[STORED DATA]
┌────────

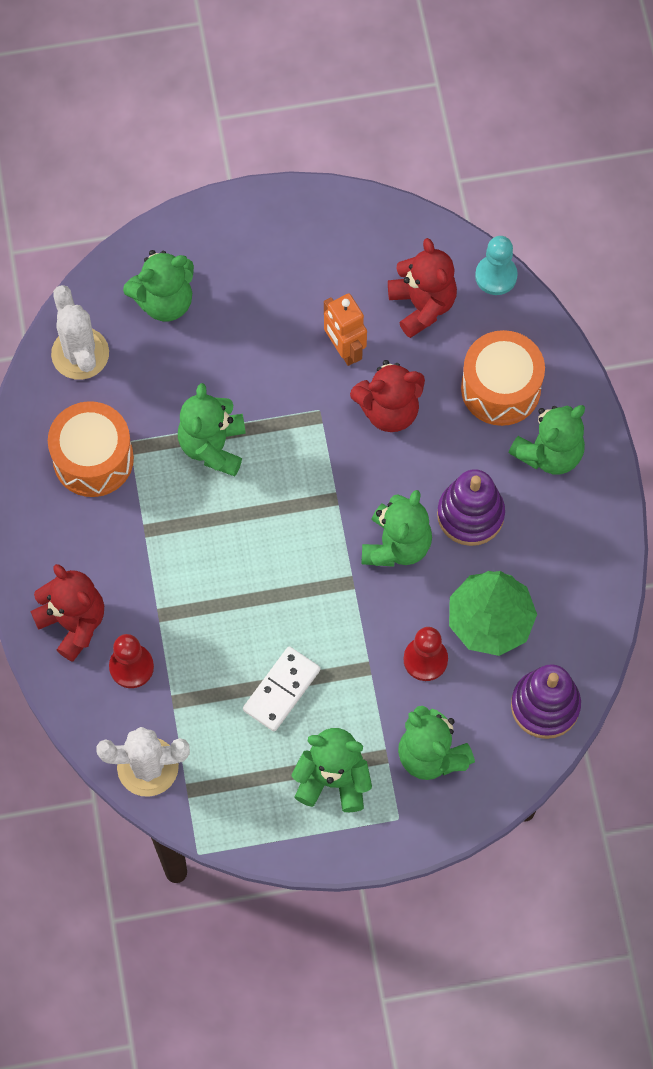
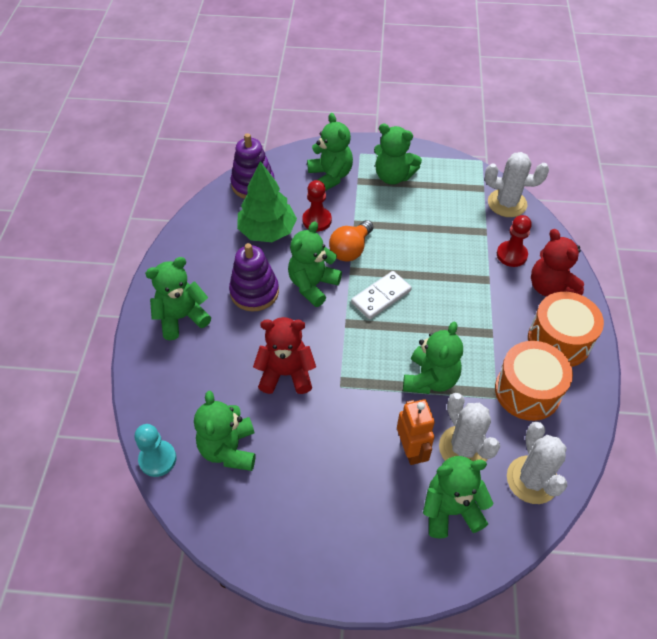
camera: 165 degrees left, 15 degrees down
(160, 371) = (463, 448): none -> white cactus
(281, 690) = (414, 223): white domino -> white domino (381, 297)
(344, 349) = (306, 428): orange robot -> orange robot (411, 450)
(361, 618) = (350, 249): none -> orange light bulb
(422, 305) = (229, 449): red teddy bear -> green teddy bear
(500, 388) = (195, 369): orange drum -> orange drum (559, 341)

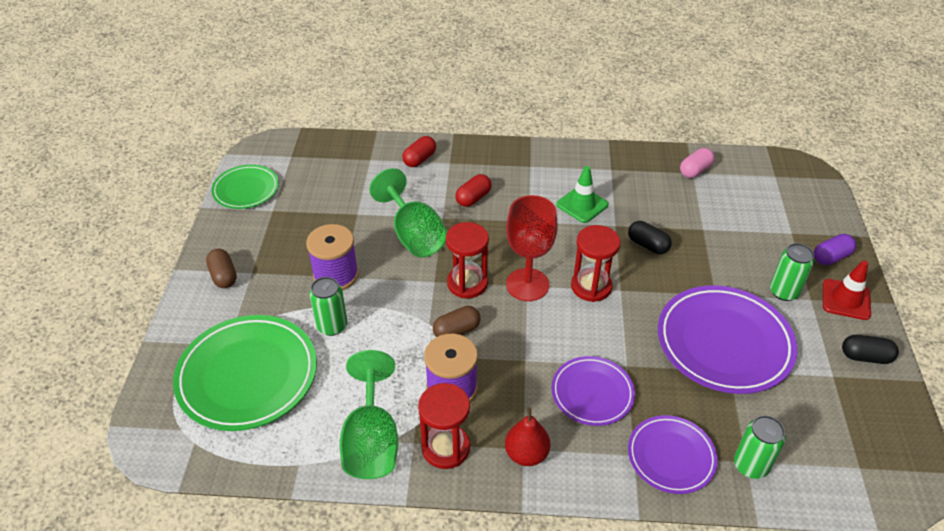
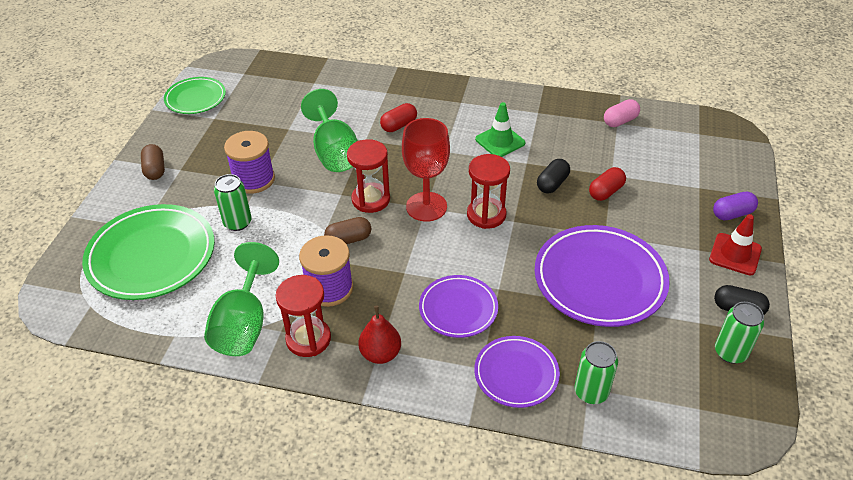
camera: 10 degrees right, 0 degrees up
(419, 159) = (359, 87): red capsule -> red capsule (606, 192)
(647, 245) = (552, 184): black capsule -> black capsule turned 75 degrees clockwise
(784, 292) = (674, 240): green can -> green can (730, 352)

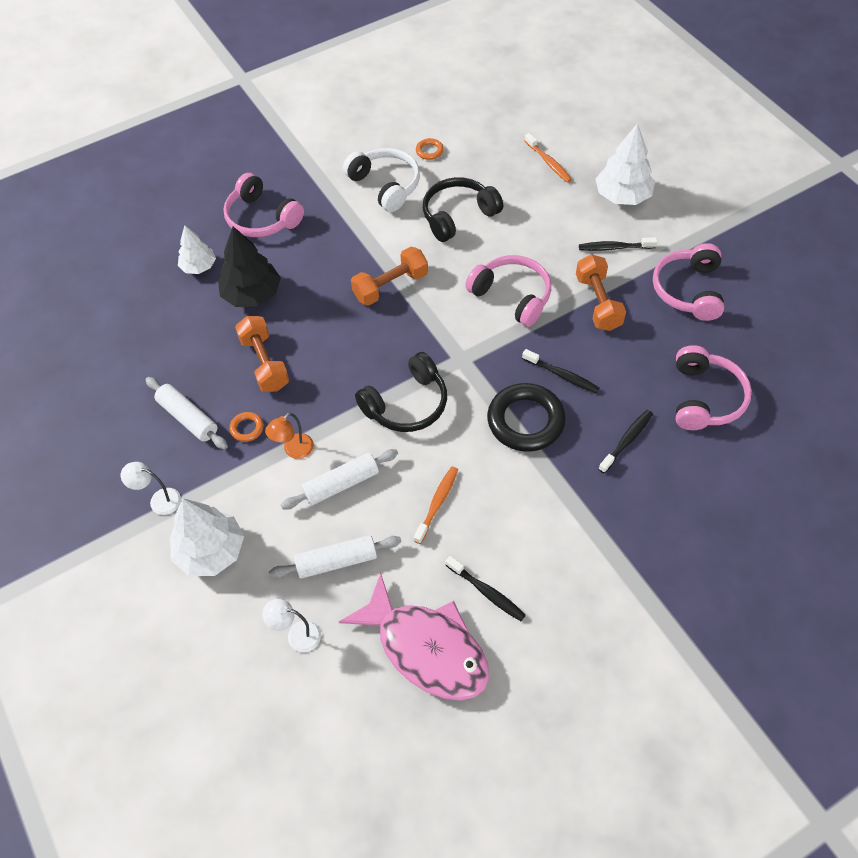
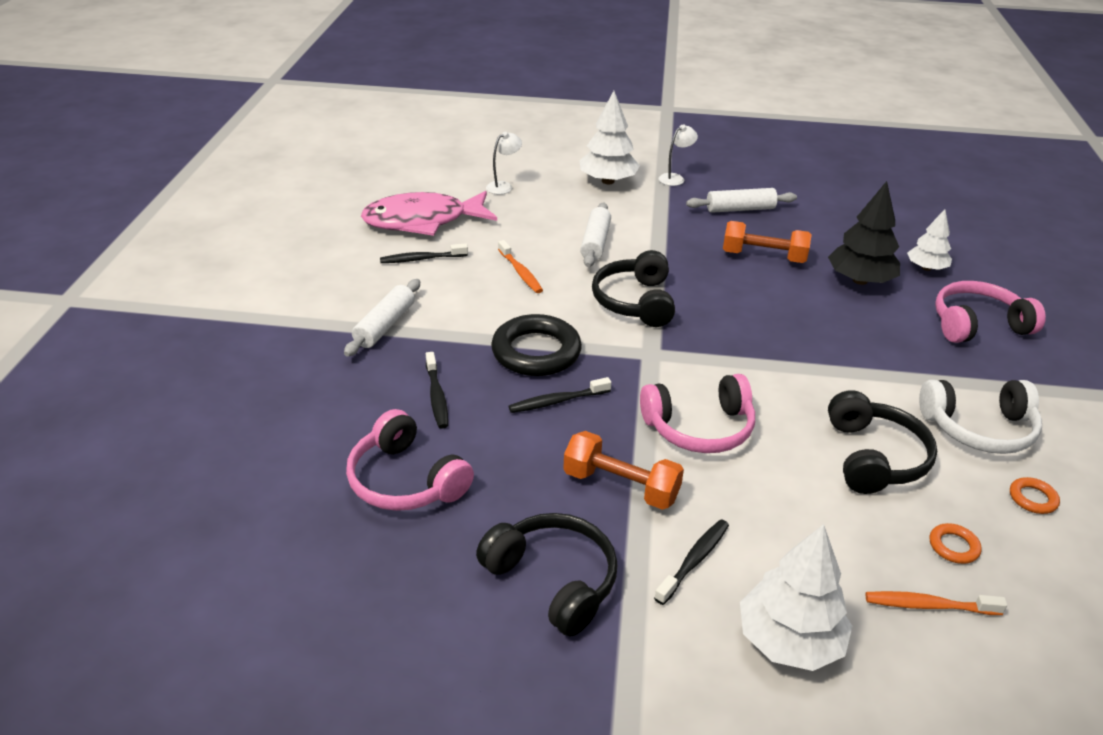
camera: 125 degrees right, 20 degrees down
(247, 428) = (700, 227): orange ring -> orange ring (953, 546)
(294, 450) = (653, 236): orange lamp -> none
(336, 561) = (534, 217): white rolling pin -> white rolling pin (385, 326)
(390, 286) = (796, 357): orange dumbbell -> none
(688, 290) = (553, 580): pink headphones -> black headphones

└────────

[TASK REQUIREMENTS] Give the lines again exactly, beginning with the first line of the records above and ending with the line that contains "(294, 450) = (653, 236): orange lamp -> none", and include no pictures.

[RESPONSE FOR THIS EXERCISE]
camera: 165 degrees left, 15 degrees down
(160, 371) = (463, 448): none -> white cactus
(281, 690) = (414, 223): white domino -> white domino (381, 297)
(344, 349) = (306, 428): orange robot -> orange robot (411, 450)
(361, 618) = (350, 249): none -> orange light bulb
(422, 305) = (229, 449): red teddy bear -> green teddy bear
(500, 388) = (195, 369): orange drum -> orange drum (559, 341)

camera: 10 degrees right, 0 degrees up
(419, 159) = (359, 87): red capsule -> red capsule (606, 192)
(647, 245) = (552, 184): black capsule -> black capsule turned 75 degrees clockwise
(784, 292) = (674, 240): green can -> green can (730, 352)

camera: 125 degrees right, 20 degrees down
(247, 428) = (700, 227): orange ring -> orange ring (953, 546)
(294, 450) = (653, 236): orange lamp -> none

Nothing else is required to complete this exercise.